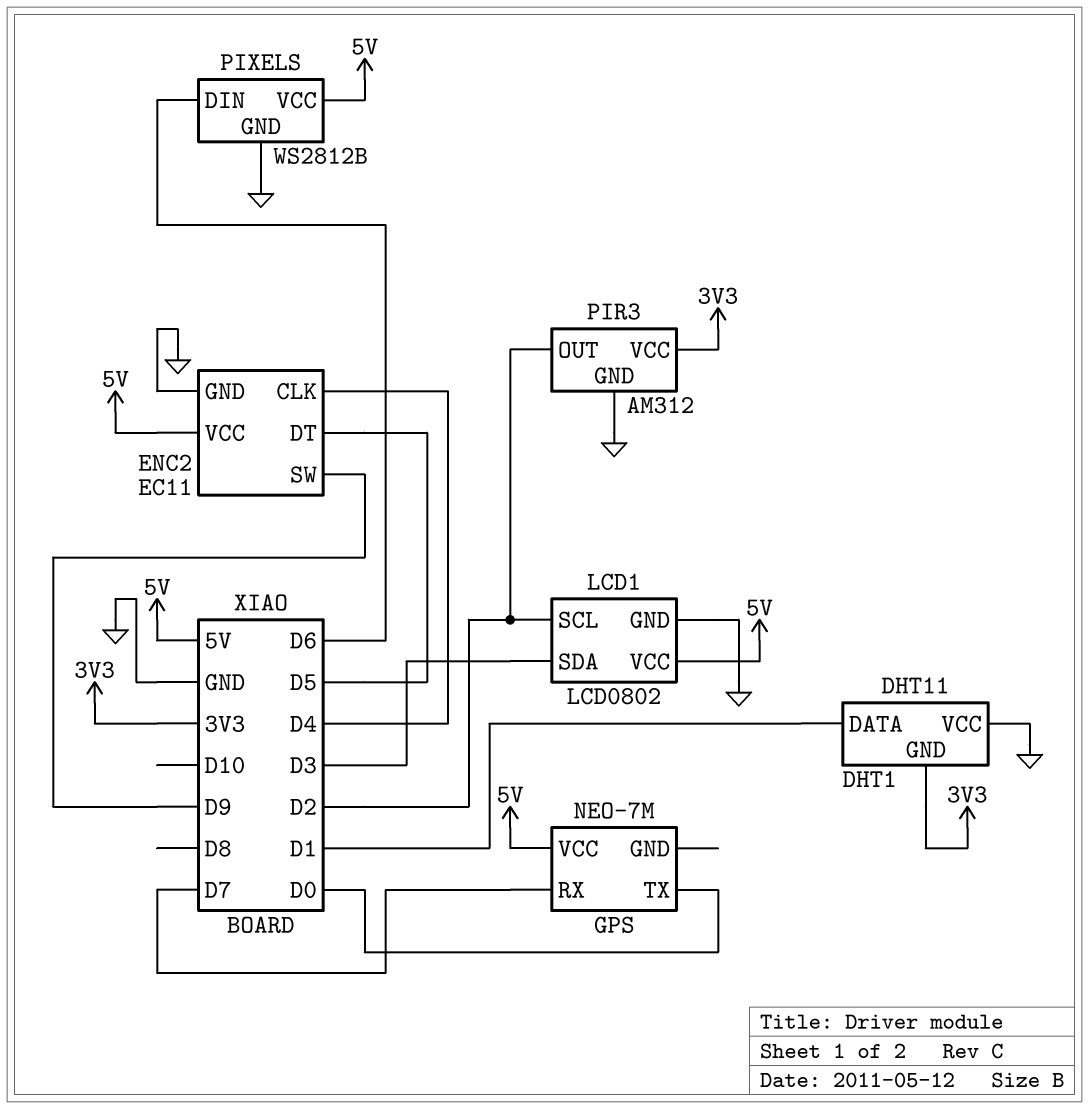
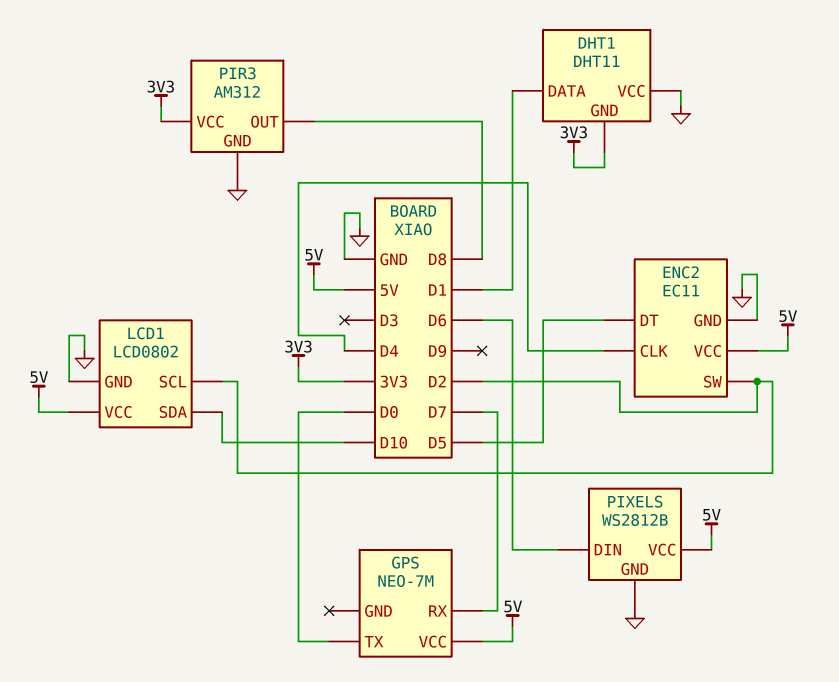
ENC2 pin SW: D9 -> D2
LCD1 pin SDA: D3 -> D10
PIR3 pin OUT: D2 -> D8

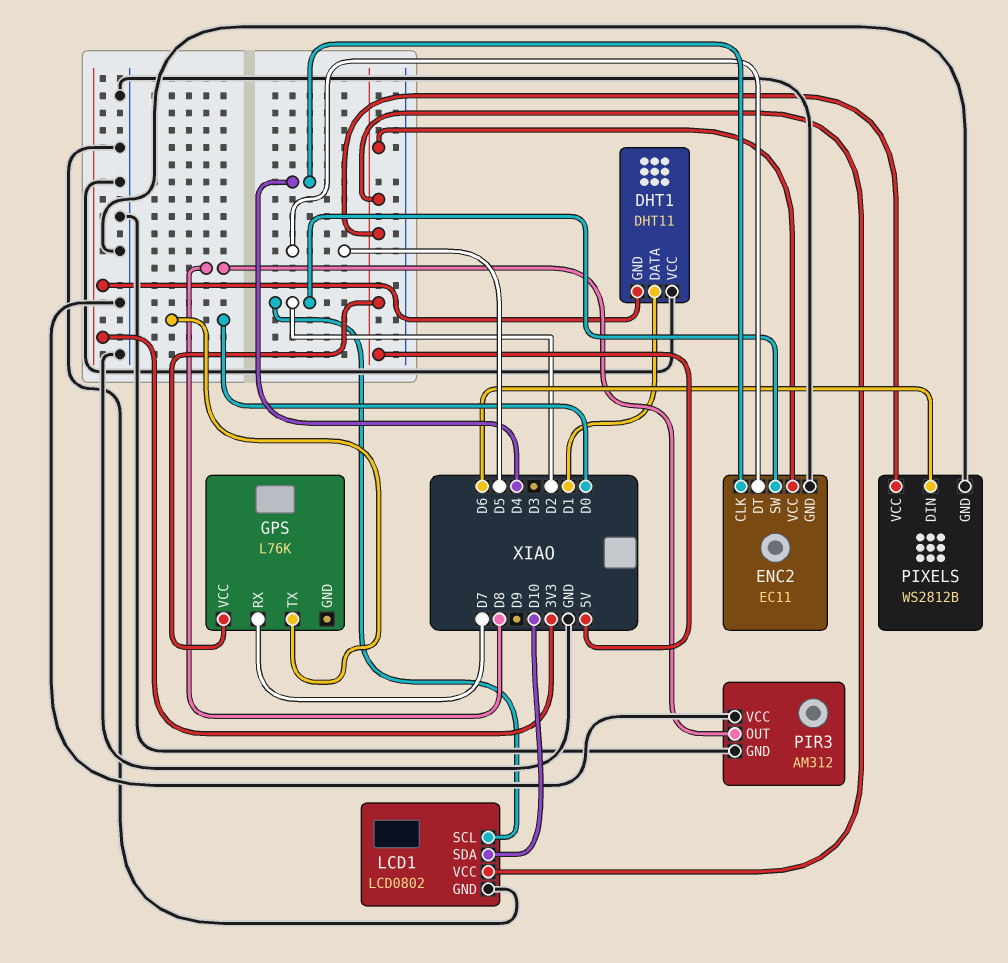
GPS: NEO-7M -> L76K
PIR3 pin VCC: 3V3 -> GND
____
Give back each entry exactly as it appears. Leave pictures out.

### Written reply
ENC2 pin SW: D9 -> D2
LCD1 pin SDA: D3 -> D10
PIR3 pin OUT: D2 -> D8

GPS: NEO-7M -> L76K
PIR3 pin VCC: 3V3 -> GND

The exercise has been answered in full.